Should pictures appear among the records, leave them out, and copy exactly only the lines from the first through the one with "russet lightbulb [332", inclusive.

■ **Supplied entries**:
————

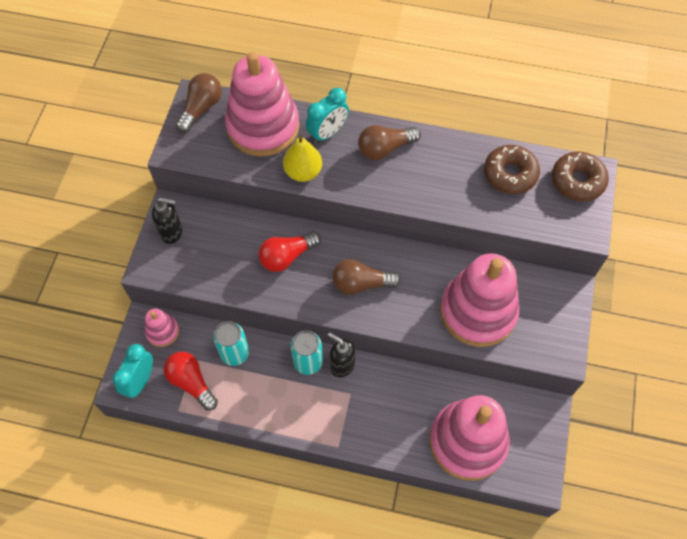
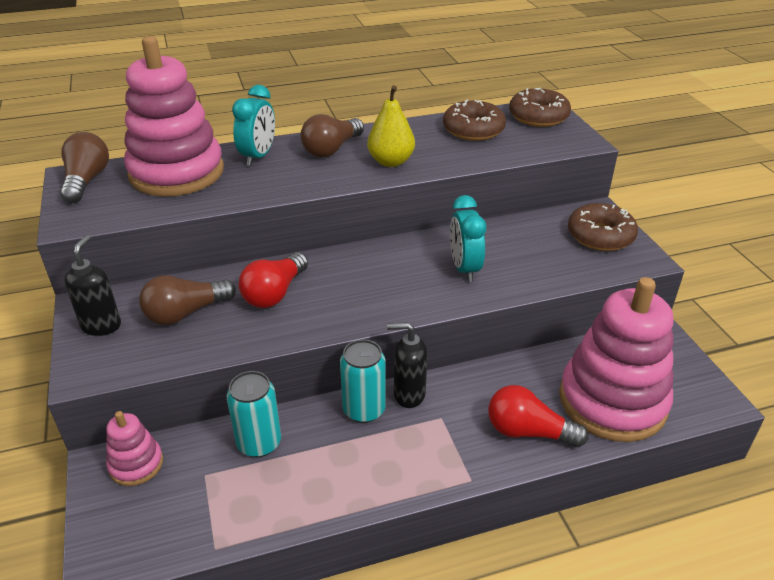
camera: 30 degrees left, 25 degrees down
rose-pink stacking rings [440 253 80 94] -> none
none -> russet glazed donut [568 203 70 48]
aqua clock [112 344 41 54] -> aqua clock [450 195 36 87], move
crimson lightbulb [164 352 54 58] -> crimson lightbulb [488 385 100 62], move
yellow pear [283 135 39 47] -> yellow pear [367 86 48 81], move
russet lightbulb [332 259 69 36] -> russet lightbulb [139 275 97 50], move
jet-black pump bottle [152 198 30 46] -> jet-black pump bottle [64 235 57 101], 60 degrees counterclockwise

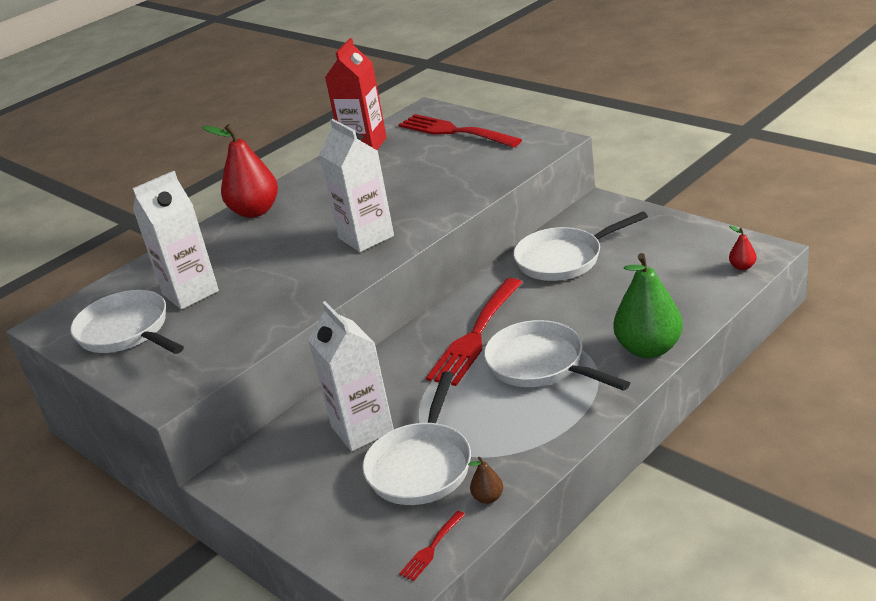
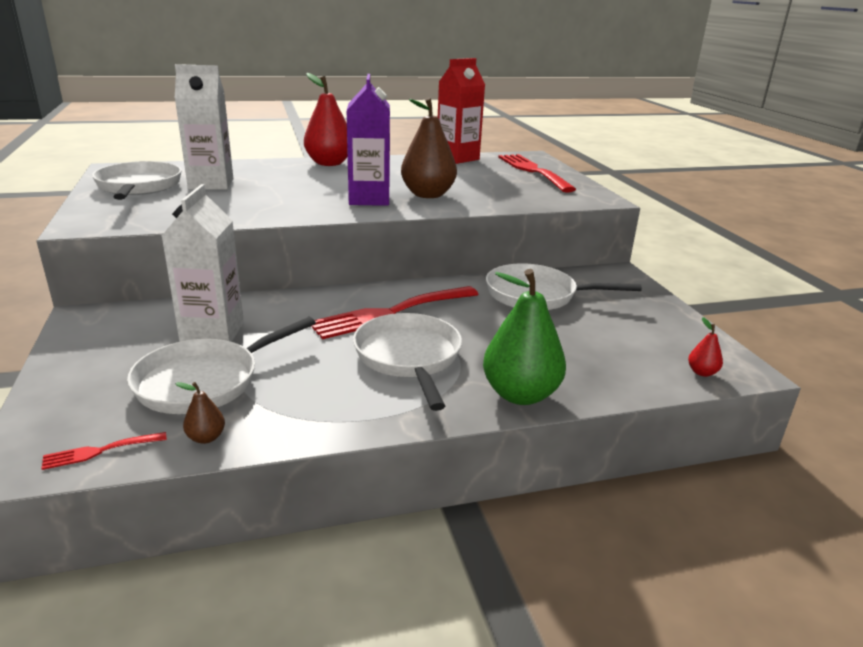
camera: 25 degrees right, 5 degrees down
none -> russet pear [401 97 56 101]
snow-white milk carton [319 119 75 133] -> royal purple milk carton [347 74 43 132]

————

■ **Exercise result**:
camera: 30 degrees left, 25 degrees down
rose-pink stacking rings [440 253 80 94] -> none
none -> russet glazed donut [568 203 70 48]
aqua clock [112 344 41 54] -> aqua clock [450 195 36 87], move
crimson lightbulb [164 352 54 58] -> crimson lightbulb [488 385 100 62], move
yellow pear [283 135 39 47] -> yellow pear [367 86 48 81], move
russet lightbulb [332 259 69 36] -> russet lightbulb [139 275 97 50], move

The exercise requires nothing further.